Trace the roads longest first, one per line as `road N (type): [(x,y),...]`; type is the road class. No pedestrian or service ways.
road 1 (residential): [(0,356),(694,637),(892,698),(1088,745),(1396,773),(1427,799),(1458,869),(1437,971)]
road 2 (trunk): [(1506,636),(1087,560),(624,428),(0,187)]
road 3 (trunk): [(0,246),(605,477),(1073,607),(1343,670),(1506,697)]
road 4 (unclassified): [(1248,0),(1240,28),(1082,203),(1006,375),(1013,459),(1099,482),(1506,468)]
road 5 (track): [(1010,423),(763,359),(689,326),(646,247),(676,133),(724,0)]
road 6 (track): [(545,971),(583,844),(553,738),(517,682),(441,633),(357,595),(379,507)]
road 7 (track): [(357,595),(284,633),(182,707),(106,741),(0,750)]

--

Work to complete -
Exactly as written, output the material once more.

Response box -
Trace the roads longest first, one per line as `road N (type): [(x,y),...]`; type is the road class. No pedestrian or service ways.
road 1 (residential): [(0,356),(694,637),(892,698),(1088,745),(1396,773),(1427,799),(1458,869),(1437,971)]
road 2 (trunk): [(1506,636),(1087,560),(624,428),(0,187)]
road 3 (trunk): [(0,246),(605,477),(1073,607),(1343,670),(1506,697)]
road 4 (unclassified): [(1248,0),(1240,28),(1082,203),(1006,375),(1013,459),(1099,482),(1506,468)]
road 5 (track): [(1010,423),(763,359),(689,326),(646,247),(676,133),(724,0)]
road 6 (track): [(545,971),(583,844),(553,738),(517,682),(441,633),(357,595),(379,507)]
road 7 (track): [(357,595),(284,633),(182,707),(106,741),(0,750)]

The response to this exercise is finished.